> [REQUIRED ACTION]
Restate each line of the listing exactly, without carrying over any pictures.

> [TASK DATA]

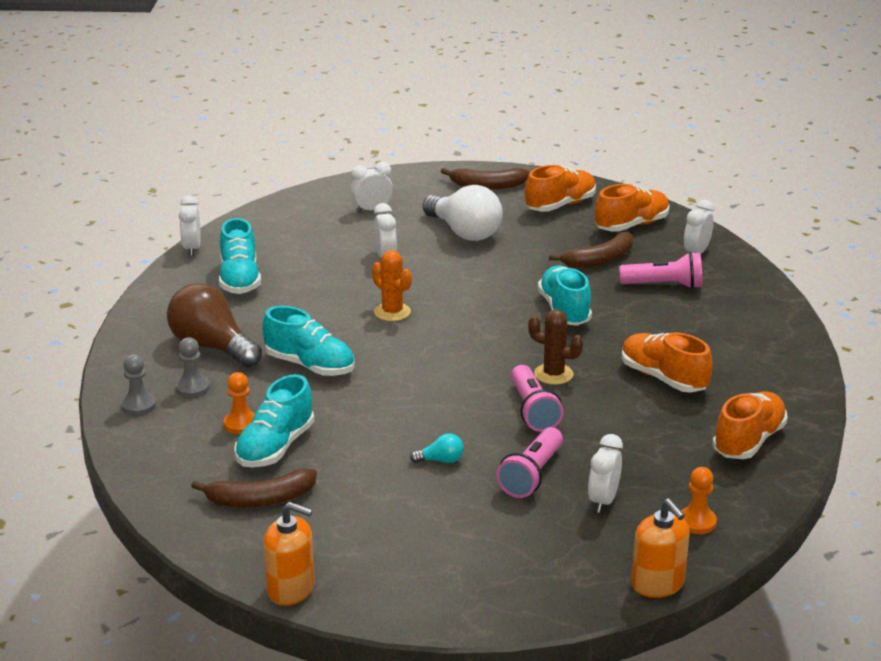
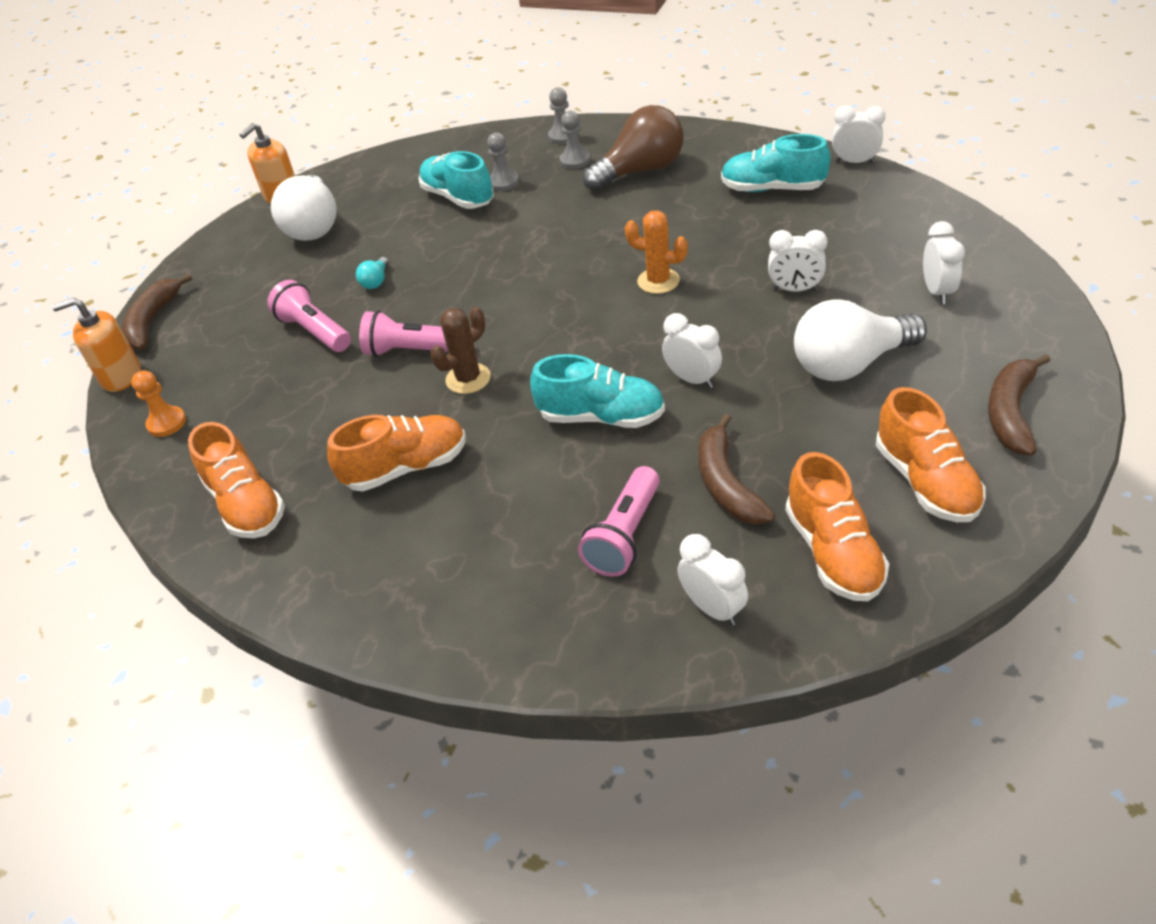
camera: 115 degrees right, 15 degrees up
(241, 424) = (503, 182): orange pawn -> grey pawn
(260, 500) = (393, 188): brown banana -> brown banana (153, 321)
(310, 365) = (577, 222): turquoise shoe -> none
(351, 538) = (313, 226): none -> white light bulb
(392, 312) = (658, 281): orange cactus -> orange cactus turned 45 degrees clockwise
(603, 501) = (245, 368): white clock -> white clock (692, 379)

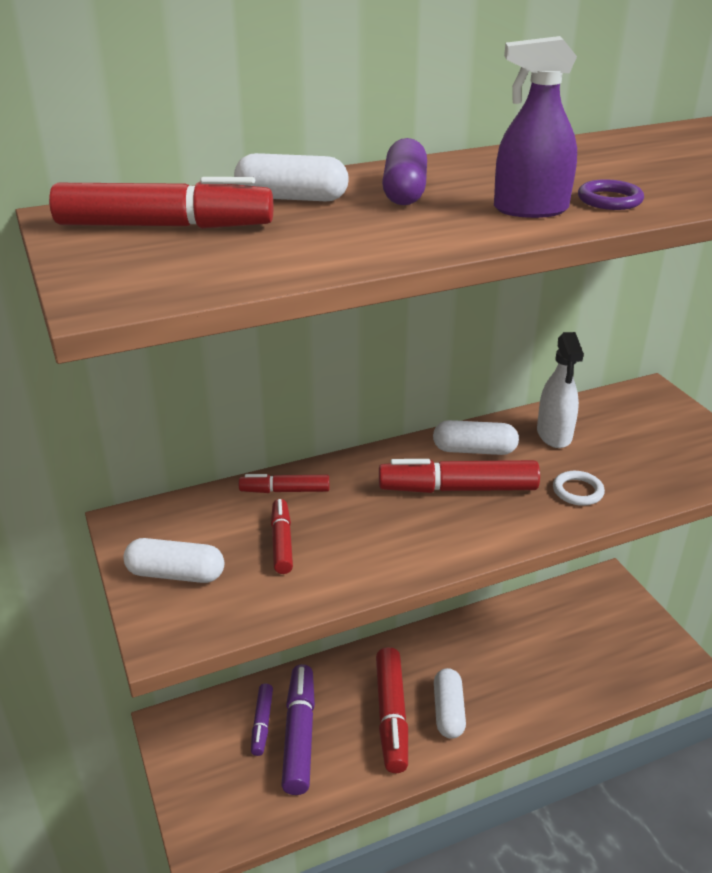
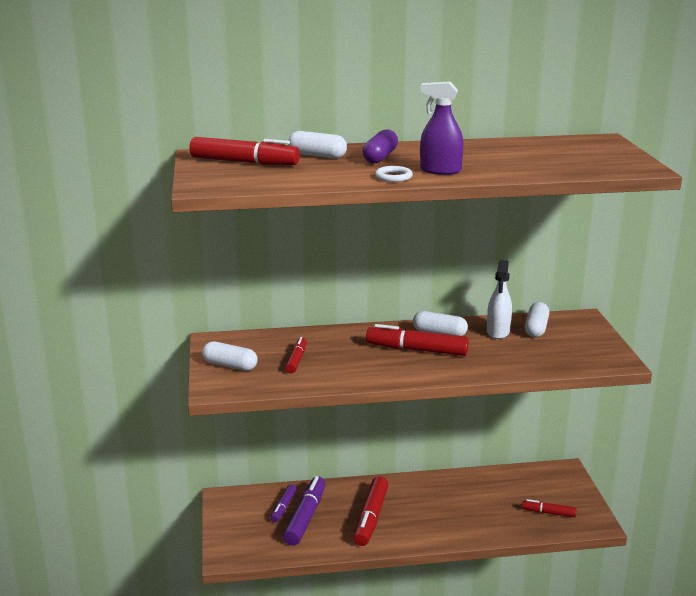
camera: 15 degrees right, 10 degrees down
(285, 491) = (309, 337): red marker -> red marker (548, 513)
(448, 711) = (411, 522): white capsule -> white capsule (536, 328)
(577, 491) = (493, 360): white ring -> white ring (393, 177)
(609, 200) = (490, 170): purple ring -> none

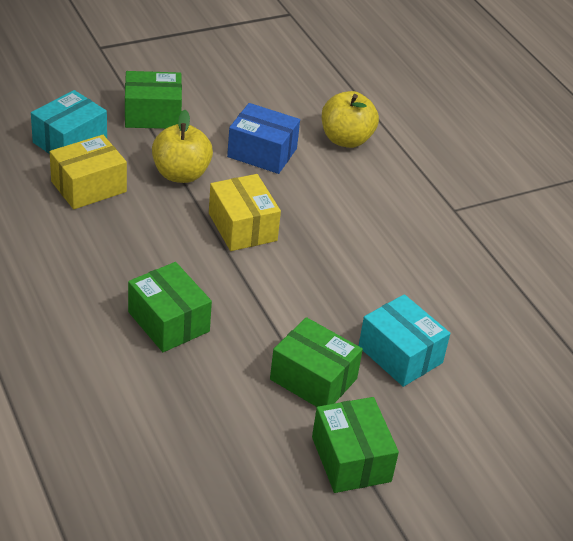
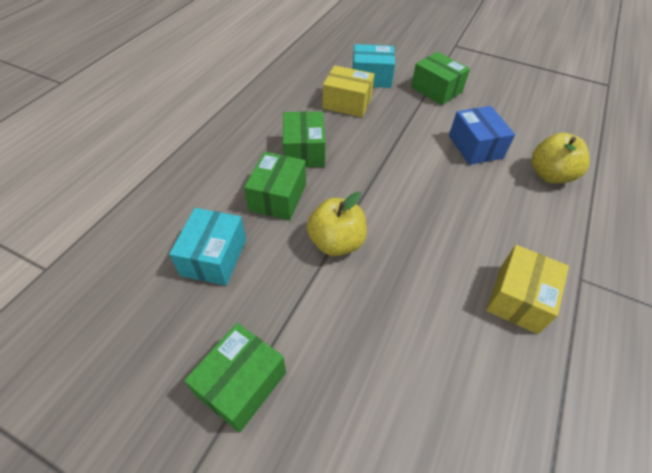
camera: 55 degrees right, 10 degrees up
(181, 174) = (406, 127): yellow apple -> yellow apple (336, 242)
(242, 227) = (399, 178): yellow box -> yellow box (518, 298)
(313, 379) = (302, 304): green box -> green box (304, 151)
(400, 355) = (385, 345): turquoise box -> turquoise box (214, 257)

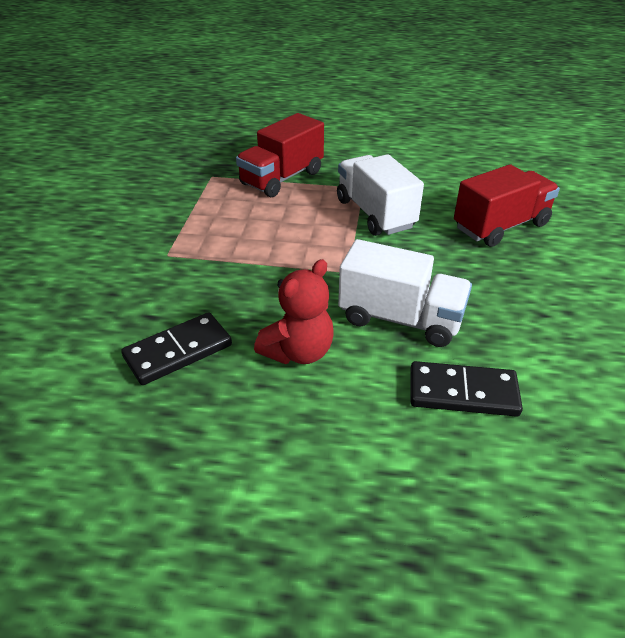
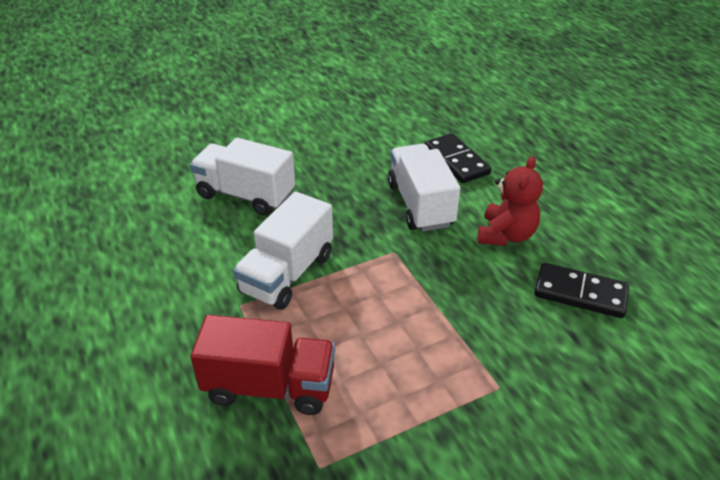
camera: 125 degrees left, 0 degrees up
(298, 352) = (506, 235): red teddy bear -> red teddy bear turned 105 degrees clockwise
(500, 226) = (245, 195): red truck -> white truck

> [OUTPUT]
camera: 115 degrees right, 15 degrees up
(241, 424) = (503, 182): orange pawn -> grey pawn
(260, 500) = (393, 188): brown banana -> brown banana (153, 321)
(310, 365) = (577, 222): turquoise shoe -> none
(351, 538) = (313, 226): none -> white light bulb
(392, 312) = (658, 281): orange cactus -> orange cactus turned 45 degrees clockwise
(603, 501) = (245, 368): white clock -> white clock (692, 379)

camera: 15 degrees right, 10 degrees down
(285, 491) = (309, 337): red marker -> red marker (548, 513)
(448, 711) = (411, 522): white capsule -> white capsule (536, 328)
(577, 491) = (493, 360): white ring -> white ring (393, 177)
(609, 200) = (490, 170): purple ring -> none

camera: 55 degrees right, 10 degrees up
(181, 174) = (406, 127): yellow apple -> yellow apple (336, 242)
(242, 227) = (399, 178): yellow box -> yellow box (518, 298)
(313, 379) = (302, 304): green box -> green box (304, 151)
(400, 355) = (385, 345): turquoise box -> turquoise box (214, 257)

camera: 125 degrees left, 0 degrees up
(298, 352) = (506, 235): red teddy bear -> red teddy bear turned 105 degrees clockwise
(500, 226) = (245, 195): red truck -> white truck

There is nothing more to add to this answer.